*WHAT IS BEING ASKED*.
Pictures excluded, copy word for word the lines from the one holding "grey duck [444,282,523,347]" through the last line below.

Spatial object tracking data:
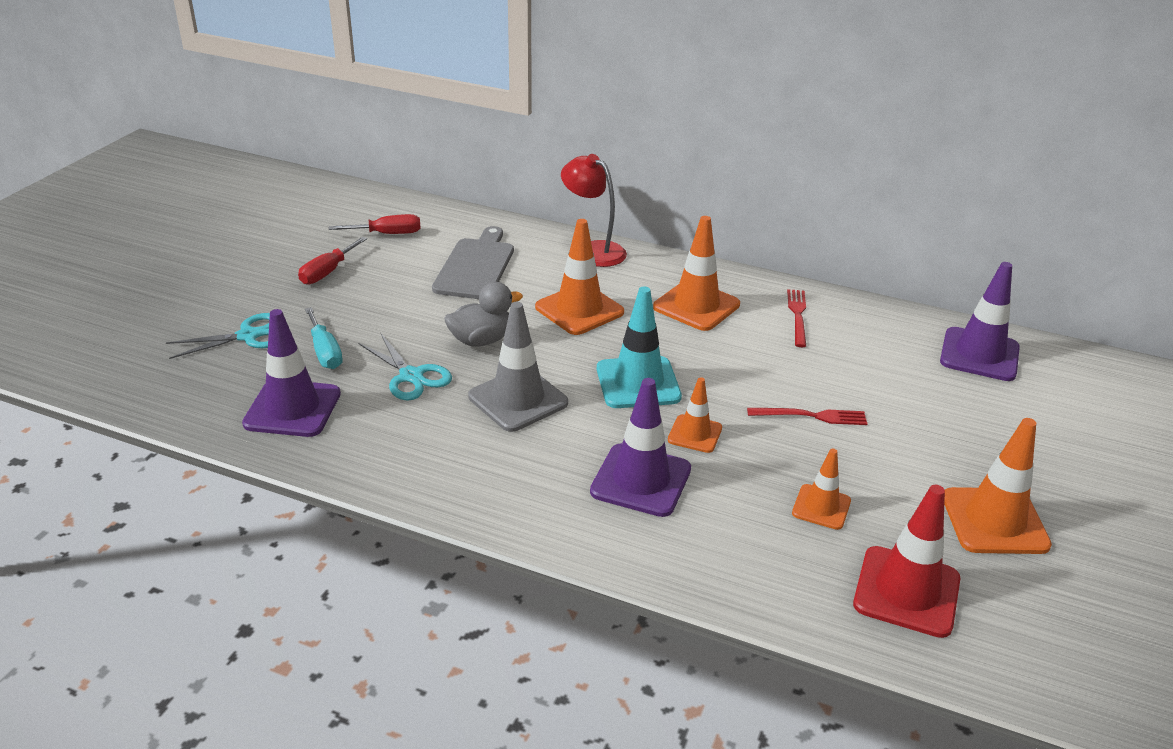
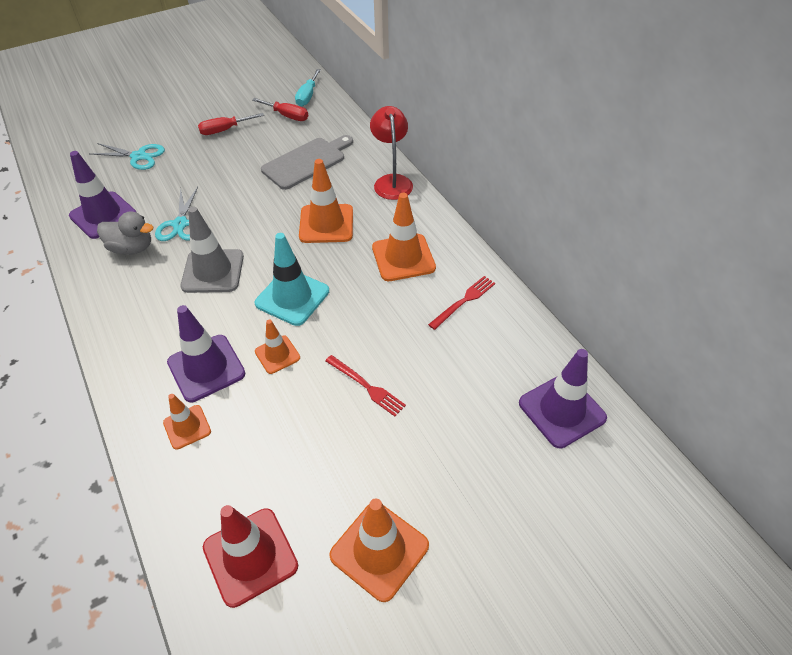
camera: 40 degrees right, 15 degrees up
turquoise screwdriver [305,307,343,369] -> turquoise screwdriver moved to [295,69,321,107]
grey duck [444,282,523,347] -> grey duck moved to [97,211,153,255]
orange traffic cone [792,449,851,530] -> orange traffic cone moved to [163,394,211,450]

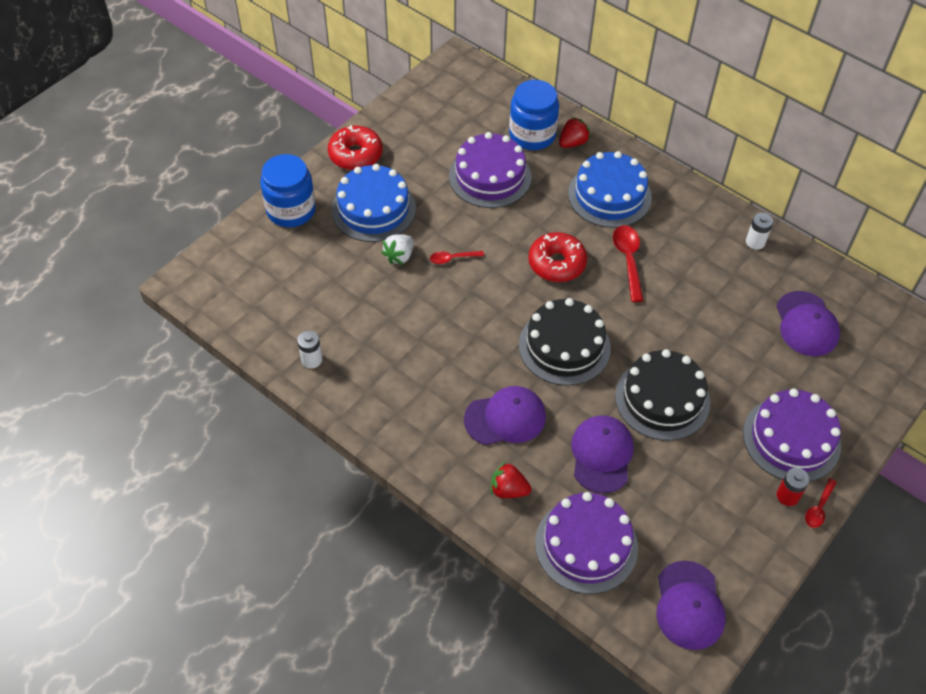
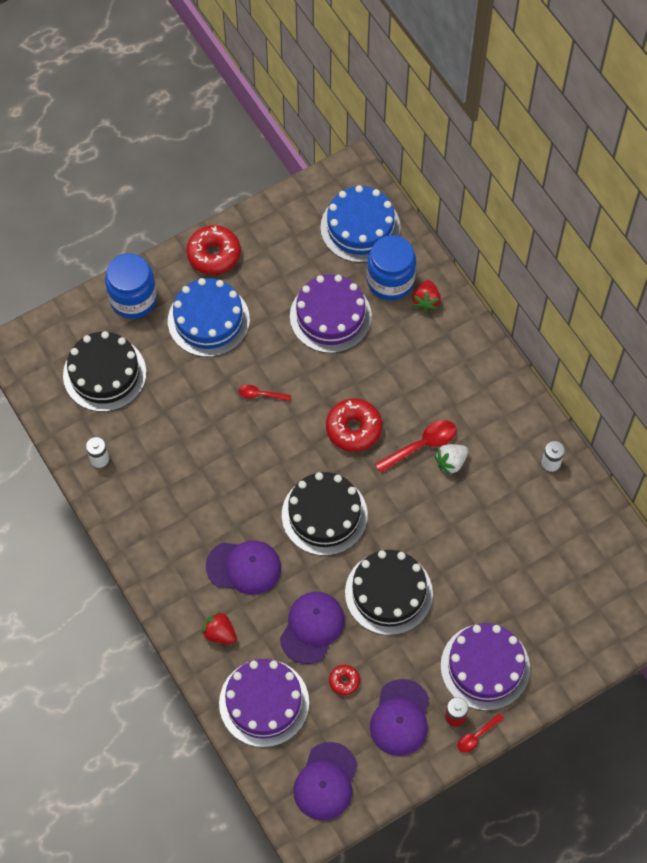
camera: 20 degrees right, 10 degrees up
white strawberry [381,234,413,265] -> white strawberry moved to [434,444,468,475]
red strawberry [559,117,591,148] -> red strawberry turned 120 degrees clockwise [412,280,441,312]
blue cake [568,151,652,228] -> blue cake moved to [320,185,401,263]
red spoon [613,225,644,302] -> red spoon turned 45 degrees clockwise [375,420,456,473]
purple cap [776,291,840,356] -> purple cap moved to [370,679,429,756]
none -> black cake [63,331,146,412]
none -> red donut [329,665,360,695]

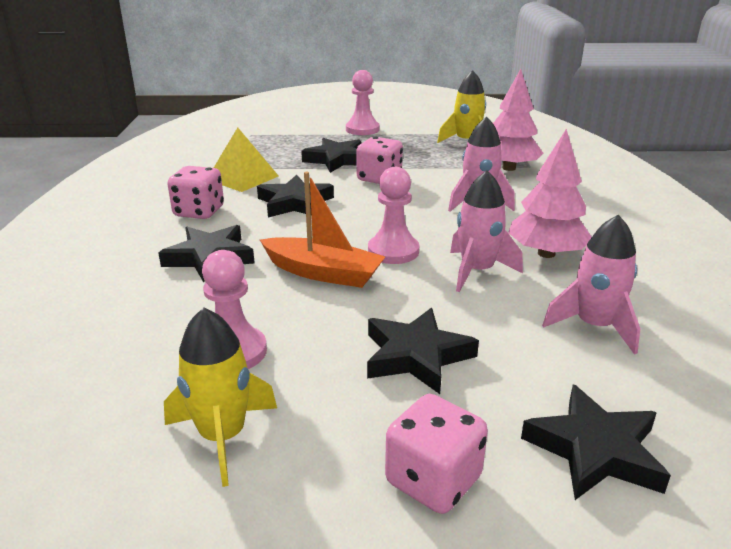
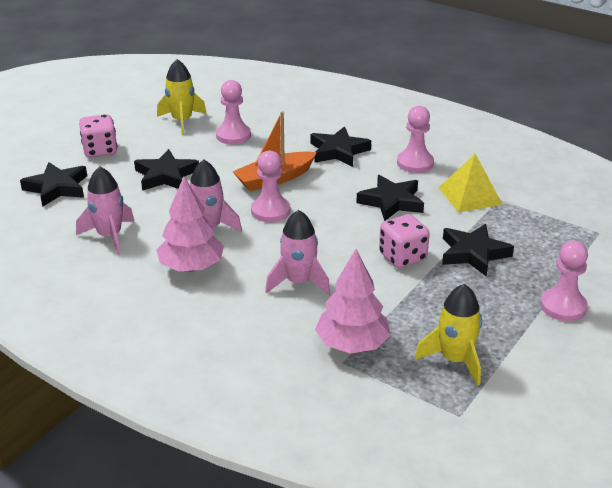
camera: 125 degrees right, 5 degrees up
pink dice [167,166,224,219] -> pink pawn [397,106,434,173]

*TASK OUTPUT*.
grey duck [444,282,523,347] -> grey duck moved to [97,211,153,255]
orange traffic cone [792,449,851,530] -> orange traffic cone moved to [163,394,211,450]

camera: 20 degrees right, 10 degrees up
white strawberry [381,234,413,265] -> white strawberry moved to [434,444,468,475]
red strawberry [559,117,591,148] -> red strawberry turned 120 degrees clockwise [412,280,441,312]
blue cake [568,151,652,228] -> blue cake moved to [320,185,401,263]
red spoon [613,225,644,302] -> red spoon turned 45 degrees clockwise [375,420,456,473]
purple cap [776,291,840,356] -> purple cap moved to [370,679,429,756]
none -> black cake [63,331,146,412]
none -> red donut [329,665,360,695]

camera: 125 degrees right, 5 degrees up
pink dice [167,166,224,219] -> pink pawn [397,106,434,173]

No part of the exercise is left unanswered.